Using the records below, quote only the span that opens with the line containing "blue triangle: (366, 333)" and closes with the line containing "white cross: (135, 55)", exactly and inclusively.
[RECORDED INFORMATION — start]
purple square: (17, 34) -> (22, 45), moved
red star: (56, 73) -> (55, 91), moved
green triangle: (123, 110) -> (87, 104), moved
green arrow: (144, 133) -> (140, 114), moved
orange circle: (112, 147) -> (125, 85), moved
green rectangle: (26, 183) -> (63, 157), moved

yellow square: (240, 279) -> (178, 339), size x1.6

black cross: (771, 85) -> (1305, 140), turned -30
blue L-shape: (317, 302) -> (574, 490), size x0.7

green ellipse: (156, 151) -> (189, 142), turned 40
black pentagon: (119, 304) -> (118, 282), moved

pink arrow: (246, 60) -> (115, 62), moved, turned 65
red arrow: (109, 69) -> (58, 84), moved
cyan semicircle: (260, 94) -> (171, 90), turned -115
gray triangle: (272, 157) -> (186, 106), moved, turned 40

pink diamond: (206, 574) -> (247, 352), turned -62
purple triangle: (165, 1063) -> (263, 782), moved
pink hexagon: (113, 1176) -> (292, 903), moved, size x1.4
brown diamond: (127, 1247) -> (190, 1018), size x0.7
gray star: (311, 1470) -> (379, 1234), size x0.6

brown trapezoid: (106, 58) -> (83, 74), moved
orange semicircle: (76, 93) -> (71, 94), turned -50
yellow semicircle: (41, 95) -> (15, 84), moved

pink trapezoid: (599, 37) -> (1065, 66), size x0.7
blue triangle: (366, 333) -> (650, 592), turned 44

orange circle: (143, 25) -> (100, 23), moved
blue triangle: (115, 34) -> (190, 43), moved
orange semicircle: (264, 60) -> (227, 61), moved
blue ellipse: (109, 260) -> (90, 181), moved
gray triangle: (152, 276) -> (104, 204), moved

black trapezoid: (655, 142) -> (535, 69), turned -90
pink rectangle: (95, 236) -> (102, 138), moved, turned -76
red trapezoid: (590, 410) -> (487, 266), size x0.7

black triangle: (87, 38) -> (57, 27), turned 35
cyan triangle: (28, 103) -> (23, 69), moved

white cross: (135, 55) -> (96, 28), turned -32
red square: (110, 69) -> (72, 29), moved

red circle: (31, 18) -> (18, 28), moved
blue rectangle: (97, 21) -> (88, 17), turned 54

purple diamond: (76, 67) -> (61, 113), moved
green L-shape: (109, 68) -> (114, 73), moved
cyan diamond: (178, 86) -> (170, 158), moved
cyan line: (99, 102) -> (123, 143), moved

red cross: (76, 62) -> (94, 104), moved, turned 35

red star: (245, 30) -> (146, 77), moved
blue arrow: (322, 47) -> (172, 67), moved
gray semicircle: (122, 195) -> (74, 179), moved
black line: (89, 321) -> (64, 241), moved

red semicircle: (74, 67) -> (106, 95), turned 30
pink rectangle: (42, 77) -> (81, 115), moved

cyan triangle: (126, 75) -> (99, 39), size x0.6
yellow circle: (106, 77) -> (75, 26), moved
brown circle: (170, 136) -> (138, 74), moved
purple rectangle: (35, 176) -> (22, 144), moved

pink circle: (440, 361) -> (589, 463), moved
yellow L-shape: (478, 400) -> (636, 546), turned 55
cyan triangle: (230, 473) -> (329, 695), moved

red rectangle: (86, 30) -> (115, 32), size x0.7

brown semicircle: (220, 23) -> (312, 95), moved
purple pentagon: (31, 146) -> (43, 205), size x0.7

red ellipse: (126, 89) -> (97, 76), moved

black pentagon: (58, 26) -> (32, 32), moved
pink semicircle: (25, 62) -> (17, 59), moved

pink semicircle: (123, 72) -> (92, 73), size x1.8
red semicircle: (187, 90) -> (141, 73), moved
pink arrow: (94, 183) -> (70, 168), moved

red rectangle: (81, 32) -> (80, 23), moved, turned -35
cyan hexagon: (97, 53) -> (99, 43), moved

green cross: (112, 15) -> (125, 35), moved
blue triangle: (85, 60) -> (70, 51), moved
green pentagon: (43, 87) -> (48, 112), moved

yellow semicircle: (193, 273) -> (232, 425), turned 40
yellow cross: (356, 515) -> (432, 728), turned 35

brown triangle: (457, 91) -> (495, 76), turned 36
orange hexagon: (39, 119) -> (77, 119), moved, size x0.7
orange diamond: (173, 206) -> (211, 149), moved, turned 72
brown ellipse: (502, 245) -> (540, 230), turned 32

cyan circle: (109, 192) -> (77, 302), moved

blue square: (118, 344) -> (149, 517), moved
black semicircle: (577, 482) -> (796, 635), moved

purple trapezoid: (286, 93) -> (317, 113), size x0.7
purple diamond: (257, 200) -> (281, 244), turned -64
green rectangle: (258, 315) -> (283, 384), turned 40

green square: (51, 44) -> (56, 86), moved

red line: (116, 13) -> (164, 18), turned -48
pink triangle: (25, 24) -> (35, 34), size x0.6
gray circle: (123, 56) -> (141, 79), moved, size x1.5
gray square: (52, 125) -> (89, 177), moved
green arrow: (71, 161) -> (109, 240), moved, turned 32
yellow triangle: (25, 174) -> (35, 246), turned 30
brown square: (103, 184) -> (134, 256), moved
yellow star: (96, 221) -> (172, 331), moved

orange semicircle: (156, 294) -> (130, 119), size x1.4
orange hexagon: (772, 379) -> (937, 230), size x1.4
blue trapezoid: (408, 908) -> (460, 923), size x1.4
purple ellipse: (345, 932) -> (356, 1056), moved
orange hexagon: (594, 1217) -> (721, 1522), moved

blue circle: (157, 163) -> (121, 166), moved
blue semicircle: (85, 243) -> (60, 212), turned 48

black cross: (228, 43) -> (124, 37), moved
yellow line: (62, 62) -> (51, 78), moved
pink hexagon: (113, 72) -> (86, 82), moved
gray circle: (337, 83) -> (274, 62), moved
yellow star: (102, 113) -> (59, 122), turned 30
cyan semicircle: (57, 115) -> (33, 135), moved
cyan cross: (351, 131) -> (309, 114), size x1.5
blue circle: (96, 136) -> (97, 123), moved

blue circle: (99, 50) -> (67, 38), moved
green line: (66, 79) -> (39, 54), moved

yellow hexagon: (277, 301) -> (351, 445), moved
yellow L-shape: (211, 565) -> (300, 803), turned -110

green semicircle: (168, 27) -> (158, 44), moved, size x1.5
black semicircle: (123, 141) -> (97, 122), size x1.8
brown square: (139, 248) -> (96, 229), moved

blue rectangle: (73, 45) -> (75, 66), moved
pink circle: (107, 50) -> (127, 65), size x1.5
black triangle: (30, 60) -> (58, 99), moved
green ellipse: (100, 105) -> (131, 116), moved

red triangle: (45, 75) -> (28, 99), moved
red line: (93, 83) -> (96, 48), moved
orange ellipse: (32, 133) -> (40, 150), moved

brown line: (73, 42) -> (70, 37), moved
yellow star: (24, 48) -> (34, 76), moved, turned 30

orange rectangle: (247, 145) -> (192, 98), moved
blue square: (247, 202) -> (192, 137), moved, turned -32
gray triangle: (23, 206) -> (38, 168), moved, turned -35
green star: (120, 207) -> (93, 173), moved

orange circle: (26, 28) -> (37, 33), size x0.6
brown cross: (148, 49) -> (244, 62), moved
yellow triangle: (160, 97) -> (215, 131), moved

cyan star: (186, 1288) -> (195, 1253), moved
[RECORDED INFORMATION — finish]
TASK OUTPUT:
blue triangle: (366, 333) -> (650, 592), turned 44

orange circle: (143, 25) -> (100, 23), moved
blue triangle: (115, 34) -> (190, 43), moved
orange semicircle: (264, 60) -> (227, 61), moved
blue ellipse: (109, 260) -> (90, 181), moved
gray triangle: (152, 276) -> (104, 204), moved

black trapezoid: (655, 142) -> (535, 69), turned -90
pink rectangle: (95, 236) -> (102, 138), moved, turned -76
red trapezoid: (590, 410) -> (487, 266), size x0.7

black triangle: (87, 38) -> (57, 27), turned 35
cyan triangle: (28, 103) -> (23, 69), moved

white cross: (135, 55) -> (96, 28), turned -32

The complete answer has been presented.